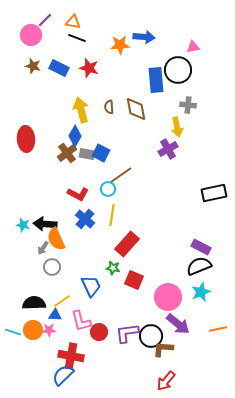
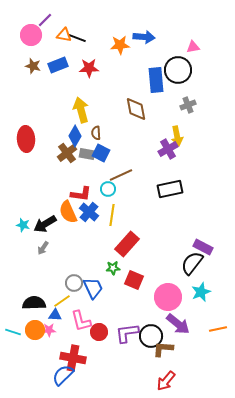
orange triangle at (73, 22): moved 9 px left, 13 px down
blue rectangle at (59, 68): moved 1 px left, 3 px up; rotated 48 degrees counterclockwise
red star at (89, 68): rotated 18 degrees counterclockwise
gray cross at (188, 105): rotated 28 degrees counterclockwise
brown semicircle at (109, 107): moved 13 px left, 26 px down
yellow arrow at (177, 127): moved 9 px down
brown line at (121, 175): rotated 10 degrees clockwise
black rectangle at (214, 193): moved 44 px left, 4 px up
red L-shape at (78, 194): moved 3 px right; rotated 20 degrees counterclockwise
blue cross at (85, 219): moved 4 px right, 7 px up
black arrow at (45, 224): rotated 35 degrees counterclockwise
orange semicircle at (56, 239): moved 12 px right, 27 px up
purple rectangle at (201, 247): moved 2 px right
black semicircle at (199, 266): moved 7 px left, 3 px up; rotated 30 degrees counterclockwise
gray circle at (52, 267): moved 22 px right, 16 px down
green star at (113, 268): rotated 16 degrees counterclockwise
blue trapezoid at (91, 286): moved 2 px right, 2 px down
orange circle at (33, 330): moved 2 px right
red cross at (71, 356): moved 2 px right, 2 px down
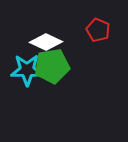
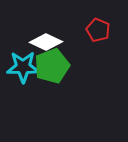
green pentagon: rotated 12 degrees counterclockwise
cyan star: moved 4 px left, 3 px up
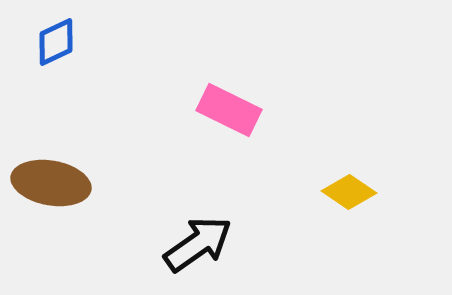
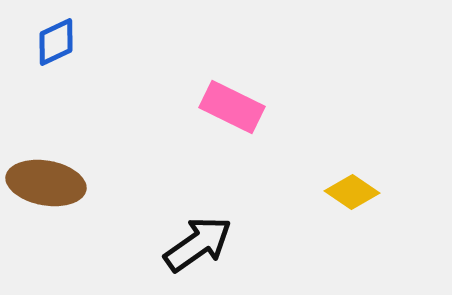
pink rectangle: moved 3 px right, 3 px up
brown ellipse: moved 5 px left
yellow diamond: moved 3 px right
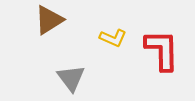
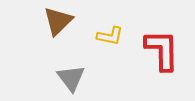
brown triangle: moved 9 px right, 1 px down; rotated 12 degrees counterclockwise
yellow L-shape: moved 3 px left, 2 px up; rotated 12 degrees counterclockwise
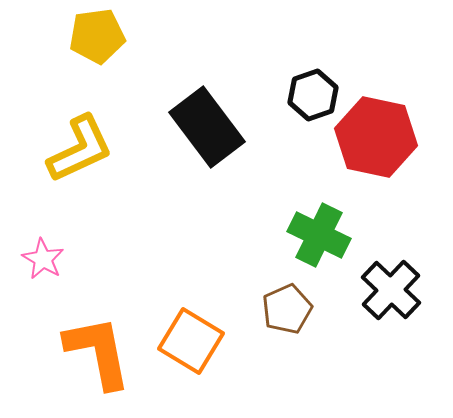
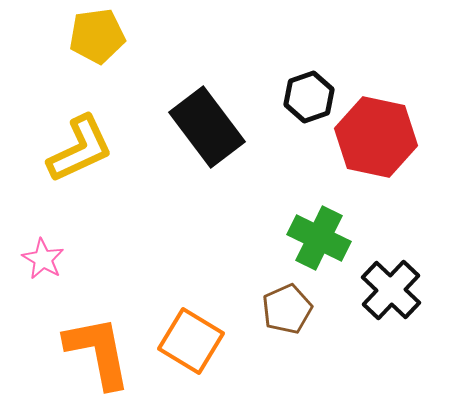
black hexagon: moved 4 px left, 2 px down
green cross: moved 3 px down
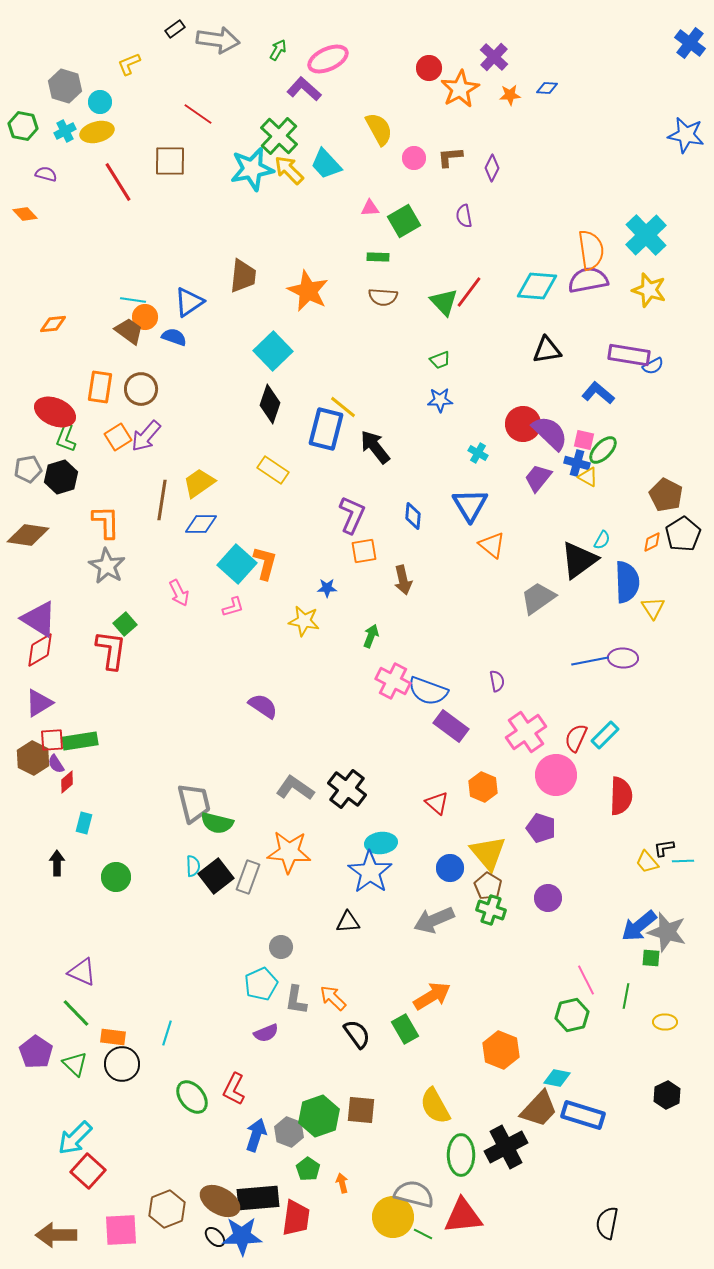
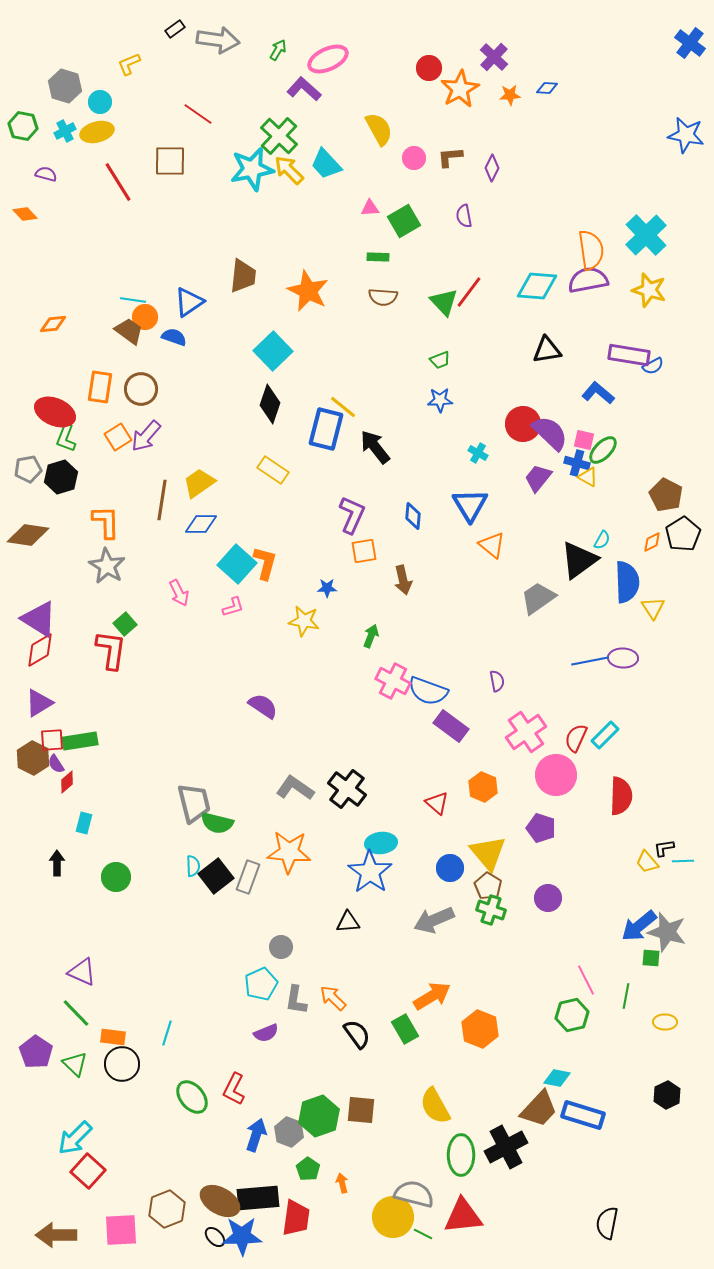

•••

• Task objective
Copy out each line of the data where the string "gray" appears.

• Solution for this problem
gray cross at (188, 105): rotated 28 degrees counterclockwise
gray circle at (52, 267): moved 22 px right, 16 px down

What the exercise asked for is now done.